START Data shown

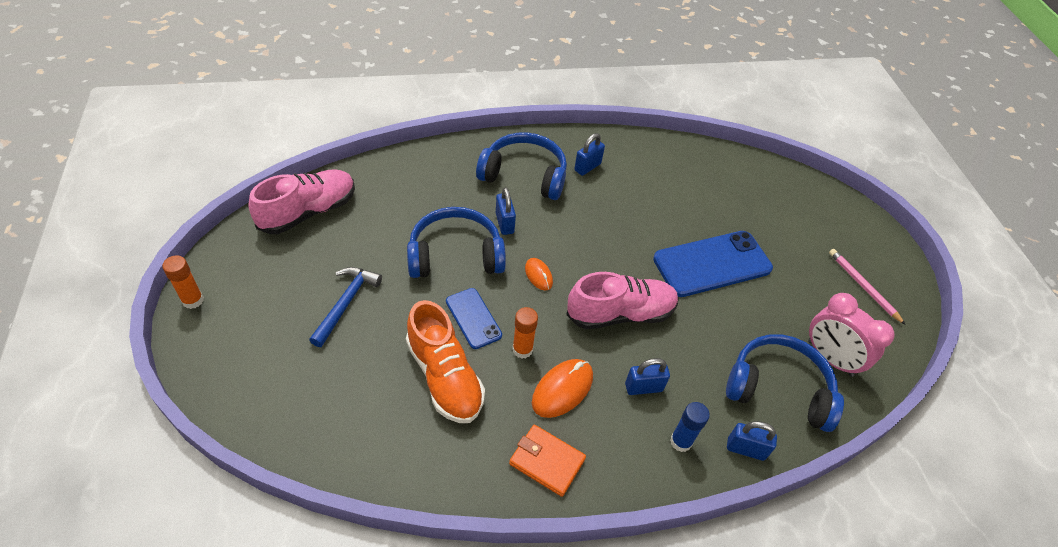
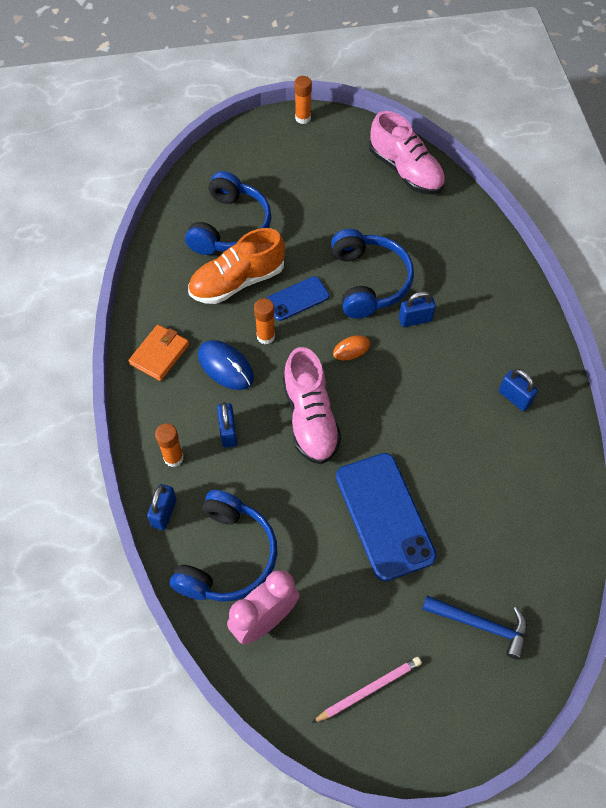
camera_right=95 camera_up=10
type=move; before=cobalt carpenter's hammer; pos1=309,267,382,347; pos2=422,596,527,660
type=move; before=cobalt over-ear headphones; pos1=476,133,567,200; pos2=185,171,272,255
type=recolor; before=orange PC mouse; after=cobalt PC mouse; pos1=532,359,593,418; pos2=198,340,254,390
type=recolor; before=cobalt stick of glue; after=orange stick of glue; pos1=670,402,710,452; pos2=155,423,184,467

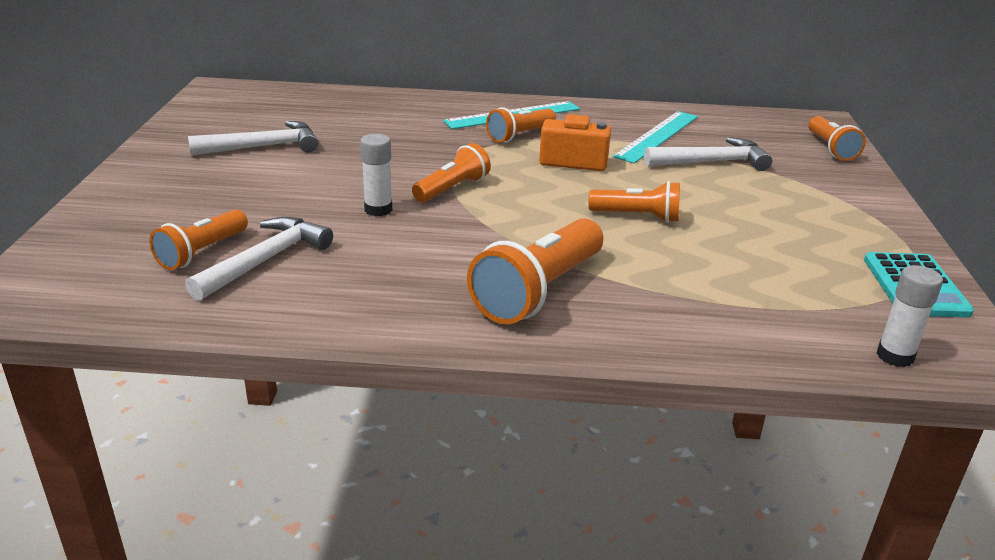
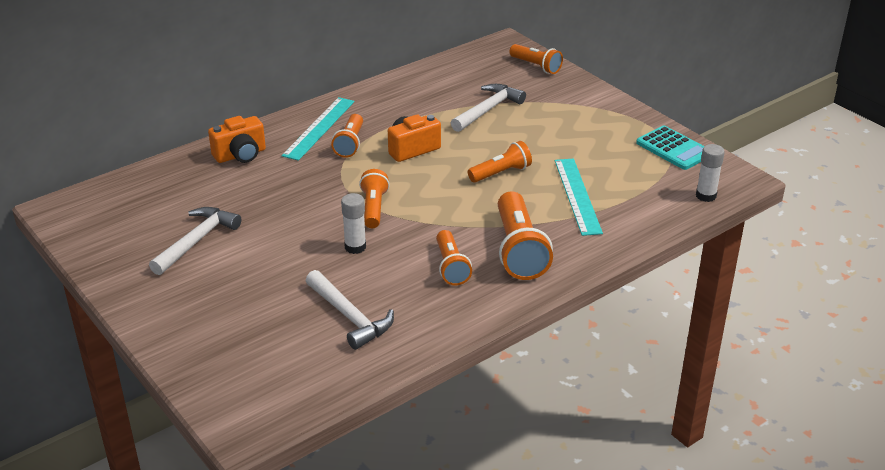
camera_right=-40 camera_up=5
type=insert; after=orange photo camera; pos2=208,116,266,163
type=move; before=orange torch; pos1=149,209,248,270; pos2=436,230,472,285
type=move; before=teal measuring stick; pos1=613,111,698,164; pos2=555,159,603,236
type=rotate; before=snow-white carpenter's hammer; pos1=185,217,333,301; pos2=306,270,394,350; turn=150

END Data shown

- _About this task_
All lines from the one with "type=move; before=orange torch;" through the end of the records need to be copied exactly, and no other lines.

- _Task answer_
type=move; before=orange torch; pos1=149,209,248,270; pos2=436,230,472,285
type=move; before=teal measuring stick; pos1=613,111,698,164; pos2=555,159,603,236
type=rotate; before=snow-white carpenter's hammer; pos1=185,217,333,301; pos2=306,270,394,350; turn=150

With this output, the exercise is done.